*WHAT YOU ARE ASKED TO DO*:
Because only the text is wanted, repeat the records below exactly and omit the pictures.

MATERIAL SUPPLIED section start

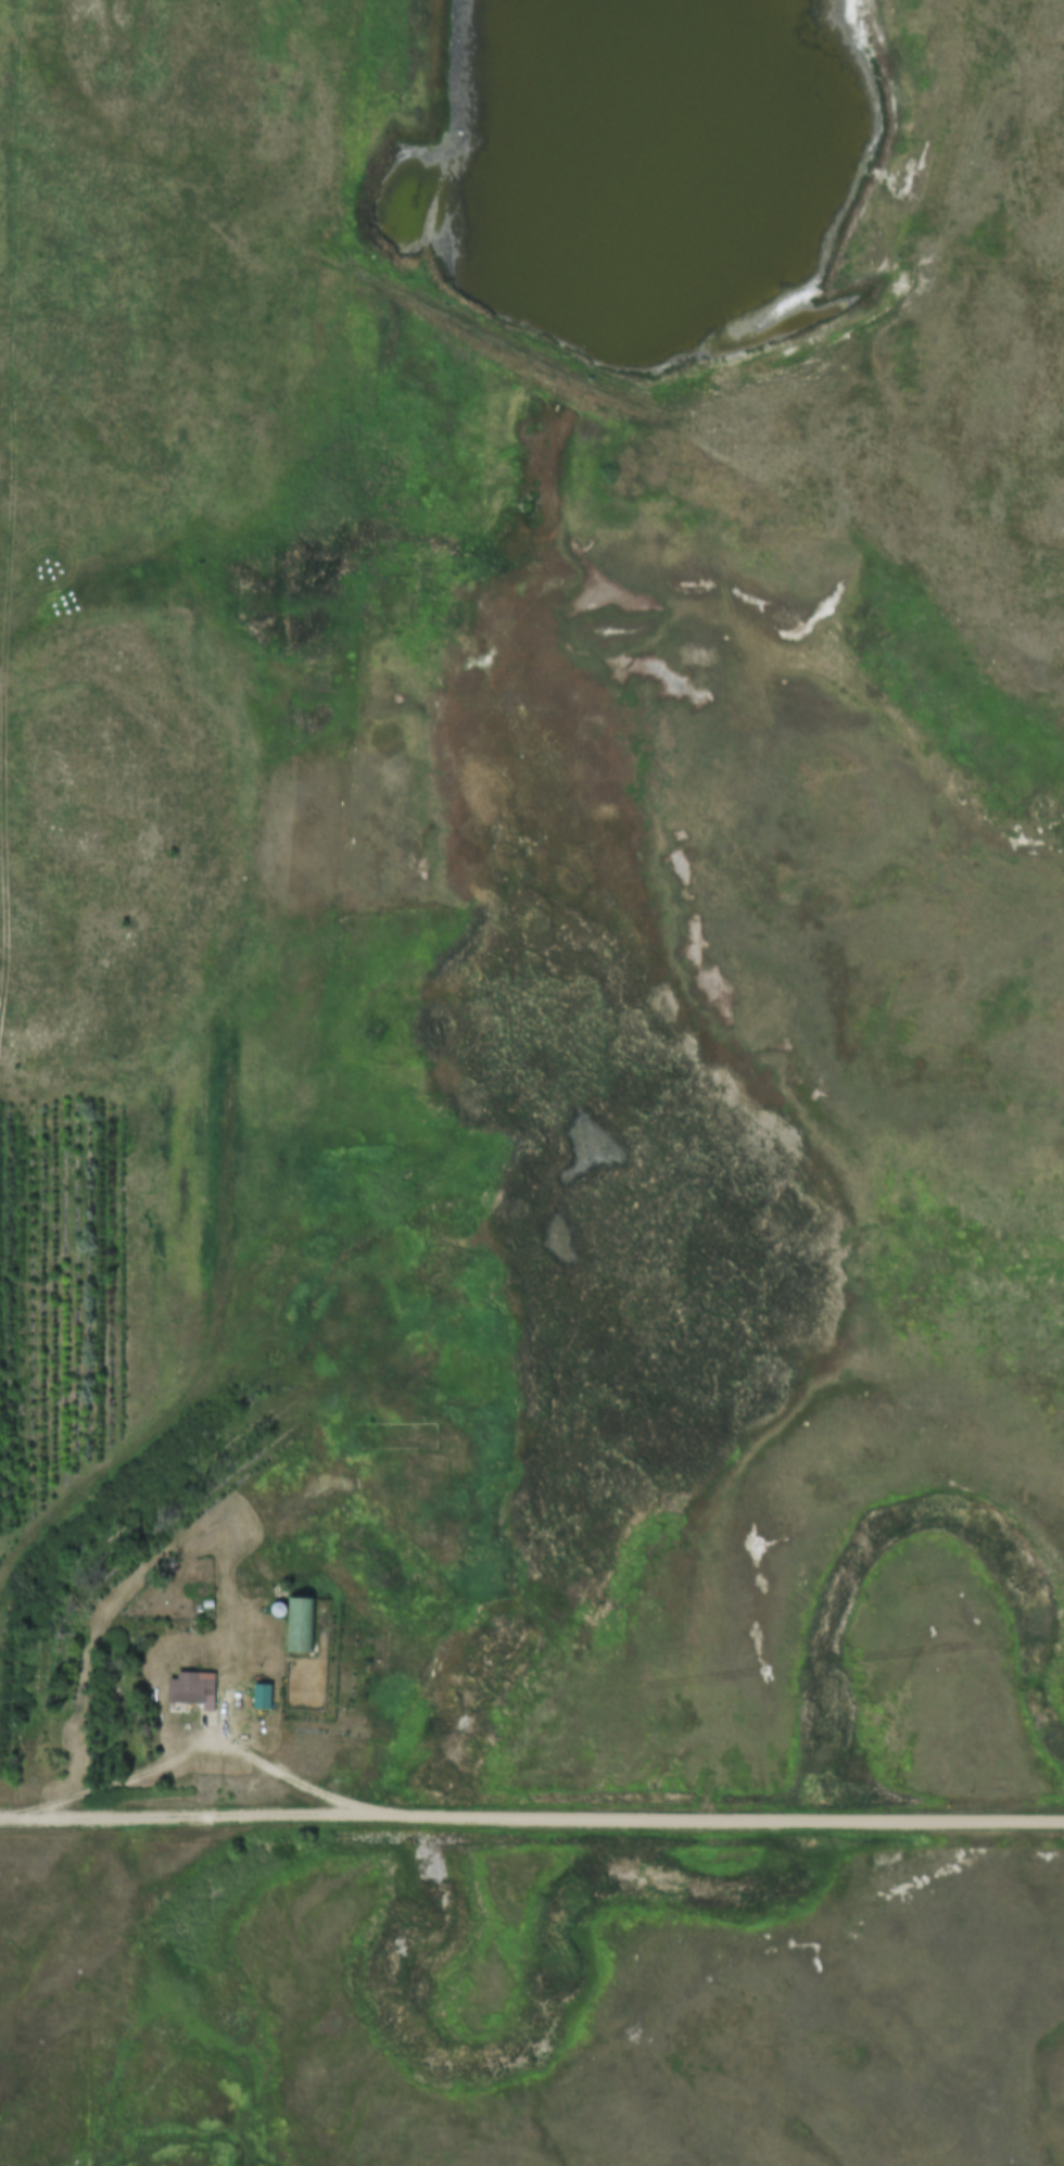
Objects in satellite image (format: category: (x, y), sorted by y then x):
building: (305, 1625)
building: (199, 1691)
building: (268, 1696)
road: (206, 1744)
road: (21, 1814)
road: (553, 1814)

MATERIAL SUPPLIED section end

*SOLUTION FOR THIS PROBLEM*:
Objects in satellite image (format: category: (x, y), sorted by y then x):
building: (305, 1625)
building: (199, 1691)
building: (268, 1696)
road: (206, 1744)
road: (21, 1814)
road: (553, 1814)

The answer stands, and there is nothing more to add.